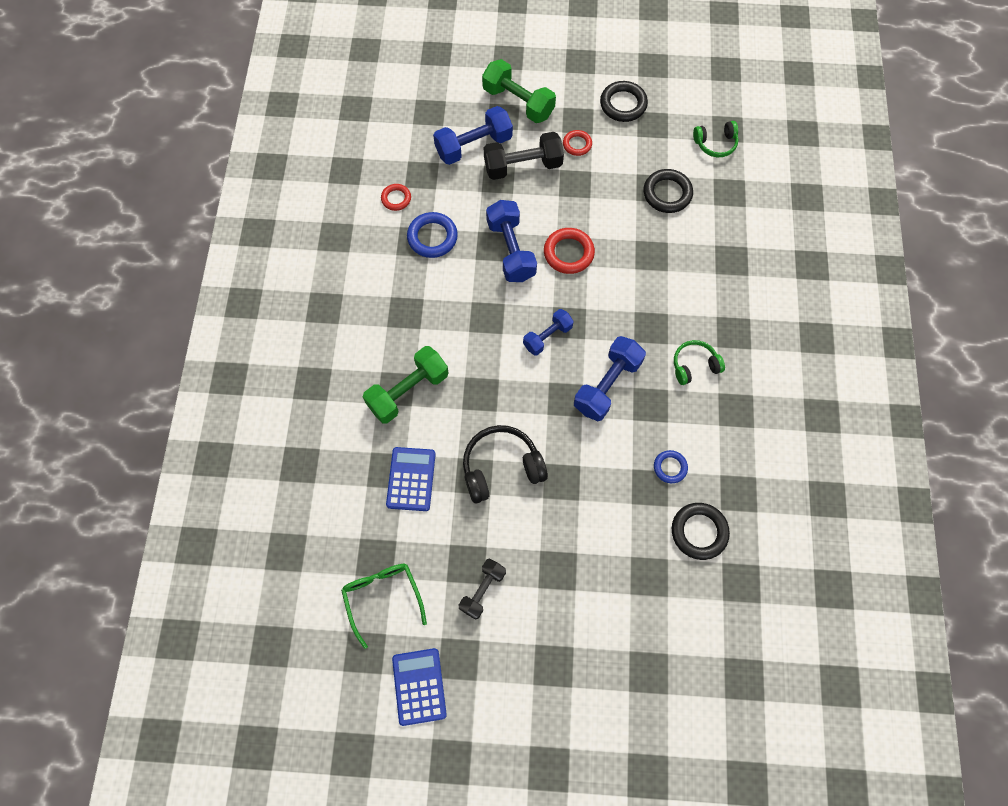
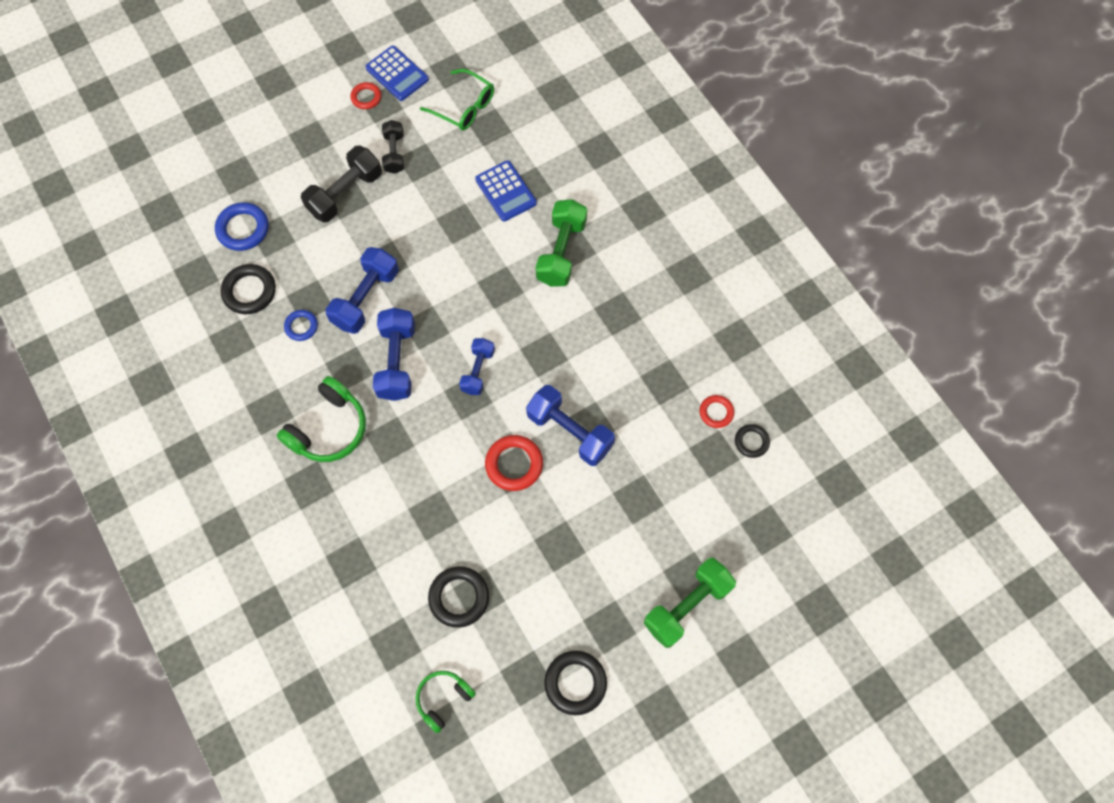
camera: 145 degrees right, 0 degrees up
blue ring [407,212,458,258] -> blue ring moved to [215,202,269,251]
blue dumbbell [433,106,513,165] -> blue dumbbell moved to [325,247,399,334]
black headphones [463,425,548,503] -> none
green dumbbell [482,59,556,123] -> green dumbbell turned 45 degrees counterclockwise [644,558,736,648]
black dumbbell [484,132,564,180] -> black dumbbell moved to [301,146,382,222]
red ring [563,130,592,156] -> red ring moved to [350,82,381,109]
green headphones [674,340,725,385] -> green headphones [277,376,366,462], size x1.61
none -> black ring [735,424,770,458]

====================

Aim of the task: Write the records out in full, word for word; leave every picture behind.

Answer section:
camera: 145 degrees right, 0 degrees up
blue ring [407,212,458,258] -> blue ring moved to [215,202,269,251]
blue dumbbell [433,106,513,165] -> blue dumbbell moved to [325,247,399,334]
black headphones [463,425,548,503] -> none
green dumbbell [482,59,556,123] -> green dumbbell turned 45 degrees counterclockwise [644,558,736,648]
black dumbbell [484,132,564,180] -> black dumbbell moved to [301,146,382,222]
red ring [563,130,592,156] -> red ring moved to [350,82,381,109]
green headphones [674,340,725,385] -> green headphones [277,376,366,462], size x1.61
none -> black ring [735,424,770,458]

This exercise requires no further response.